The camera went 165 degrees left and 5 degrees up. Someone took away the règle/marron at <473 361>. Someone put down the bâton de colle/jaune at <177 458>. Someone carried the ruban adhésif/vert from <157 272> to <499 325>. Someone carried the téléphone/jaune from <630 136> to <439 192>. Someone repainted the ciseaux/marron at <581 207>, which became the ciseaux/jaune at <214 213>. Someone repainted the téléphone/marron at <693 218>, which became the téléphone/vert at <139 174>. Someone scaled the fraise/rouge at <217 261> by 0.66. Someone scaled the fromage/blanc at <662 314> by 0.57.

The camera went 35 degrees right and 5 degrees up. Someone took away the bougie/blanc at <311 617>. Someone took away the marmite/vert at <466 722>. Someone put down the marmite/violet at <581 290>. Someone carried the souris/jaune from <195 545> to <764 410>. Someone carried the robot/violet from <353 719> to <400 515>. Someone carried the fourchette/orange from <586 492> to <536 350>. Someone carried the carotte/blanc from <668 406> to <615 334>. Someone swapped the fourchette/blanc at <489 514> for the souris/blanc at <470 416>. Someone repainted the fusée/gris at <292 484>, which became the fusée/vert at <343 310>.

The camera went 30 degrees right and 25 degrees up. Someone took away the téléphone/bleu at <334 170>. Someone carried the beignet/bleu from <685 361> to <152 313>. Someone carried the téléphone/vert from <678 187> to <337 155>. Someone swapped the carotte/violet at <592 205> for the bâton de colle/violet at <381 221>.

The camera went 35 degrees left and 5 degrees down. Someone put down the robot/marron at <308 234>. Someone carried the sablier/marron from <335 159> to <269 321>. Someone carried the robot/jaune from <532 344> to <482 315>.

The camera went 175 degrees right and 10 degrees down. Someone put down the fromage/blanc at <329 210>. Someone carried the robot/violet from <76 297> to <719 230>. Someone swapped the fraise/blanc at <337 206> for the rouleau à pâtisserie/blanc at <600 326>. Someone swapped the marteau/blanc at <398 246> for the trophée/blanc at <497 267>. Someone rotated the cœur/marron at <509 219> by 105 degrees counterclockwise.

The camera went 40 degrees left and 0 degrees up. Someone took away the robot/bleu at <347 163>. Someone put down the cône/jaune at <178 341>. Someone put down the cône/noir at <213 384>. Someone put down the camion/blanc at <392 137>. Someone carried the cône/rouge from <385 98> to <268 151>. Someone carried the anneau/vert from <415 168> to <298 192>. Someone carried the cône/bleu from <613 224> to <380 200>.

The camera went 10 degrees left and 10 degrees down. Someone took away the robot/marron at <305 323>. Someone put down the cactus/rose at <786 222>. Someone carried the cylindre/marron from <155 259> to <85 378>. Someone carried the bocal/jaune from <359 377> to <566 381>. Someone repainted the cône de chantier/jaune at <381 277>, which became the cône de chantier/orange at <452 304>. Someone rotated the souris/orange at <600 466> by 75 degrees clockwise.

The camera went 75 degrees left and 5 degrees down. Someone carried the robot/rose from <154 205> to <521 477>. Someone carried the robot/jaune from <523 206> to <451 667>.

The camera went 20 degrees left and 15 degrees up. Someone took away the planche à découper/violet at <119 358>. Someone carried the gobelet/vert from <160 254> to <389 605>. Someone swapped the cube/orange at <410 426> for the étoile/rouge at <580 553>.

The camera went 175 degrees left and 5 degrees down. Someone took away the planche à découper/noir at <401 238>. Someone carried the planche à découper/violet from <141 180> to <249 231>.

• [What the task asks]:
Using the data above, output each line exactly.

• [Worked solution]:
The camera went 165 degrees left and 5 degrees up. Someone took away the règle/marron at <473 361>. Someone put down the bâton de colle/jaune at <177 458>. Someone carried the ruban adhésif/vert from <157 272> to <499 325>. Someone carried the téléphone/jaune from <630 136> to <439 192>. Someone repainted the ciseaux/marron at <581 207>, which became the ciseaux/jaune at <214 213>. Someone repainted the téléphone/marron at <693 218>, which became the téléphone/vert at <139 174>. Someone scaled the fraise/rouge at <217 261> by 0.66. Someone scaled the fromage/blanc at <662 314> by 0.57.

The camera went 35 degrees right and 5 degrees up. Someone took away the bougie/blanc at <311 617>. Someone took away the marmite/vert at <466 722>. Someone put down the marmite/violet at <581 290>. Someone carried the souris/jaune from <195 545> to <764 410>. Someone carried the robot/violet from <353 719> to <400 515>. Someone carried the fourchette/orange from <586 492> to <536 350>. Someone carried the carotte/blanc from <668 406> to <615 334>. Someone swapped the fourchette/blanc at <489 514> for the souris/blanc at <470 416>. Someone repainted the fusée/gris at <292 484>, which became the fusée/vert at <343 310>.

The camera went 30 degrees right and 25 degrees up. Someone took away the téléphone/bleu at <334 170>. Someone carried the beignet/bleu from <685 361> to <152 313>. Someone carried the téléphone/vert from <678 187> to <337 155>. Someone swapped the carotte/violet at <592 205> for the bâton de colle/violet at <381 221>.

The camera went 35 degrees left and 5 degrees down. Someone put down the robot/marron at <308 234>. Someone carried the sablier/marron from <335 159> to <269 321>. Someone carried the robot/jaune from <532 344> to <482 315>.

The camera went 175 degrees right and 10 degrees down. Someone put down the fromage/blanc at <329 210>. Someone carried the robot/violet from <76 297> to <719 230>. Someone swapped the fraise/blanc at <337 206> for the rouleau à pâtisserie/blanc at <600 326>. Someone swapped the marteau/blanc at <398 246> for the trophée/blanc at <497 267>. Someone rotated the cœur/marron at <509 219> by 105 degrees counterclockwise.

The camera went 40 degrees left and 0 degrees up. Someone took away the robot/bleu at <347 163>. Someone put down the cône/jaune at <178 341>. Someone put down the cône/noir at <213 384>. Someone put down the camion/blanc at <392 137>. Someone carried the cône/rouge from <385 98> to <268 151>. Someone carried the anneau/vert from <415 168> to <298 192>. Someone carried the cône/bleu from <613 224> to <380 200>.

The camera went 10 degrees left and 10 degrees down. Someone took away the robot/marron at <305 323>. Someone put down the cactus/rose at <786 222>. Someone carried the cylindre/marron from <155 259> to <85 378>. Someone carried the bocal/jaune from <359 377> to <566 381>. Someone repainted the cône de chantier/jaune at <381 277>, which became the cône de chantier/orange at <452 304>. Someone rotated the souris/orange at <600 466> by 75 degrees clockwise.

The camera went 75 degrees left and 5 degrees down. Someone carried the robot/rose from <154 205> to <521 477>. Someone carried the robot/jaune from <523 206> to <451 667>.

The camera went 20 degrees left and 15 degrees up. Someone took away the planche à découper/violet at <119 358>. Someone carried the gobelet/vert from <160 254> to <389 605>. Someone swapped the cube/orange at <410 426> for the étoile/rouge at <580 553>.

The camera went 175 degrees left and 5 degrees down. Someone took away the planche à découper/noir at <401 238>. Someone carried the planche à découper/violet from <141 180> to <249 231>.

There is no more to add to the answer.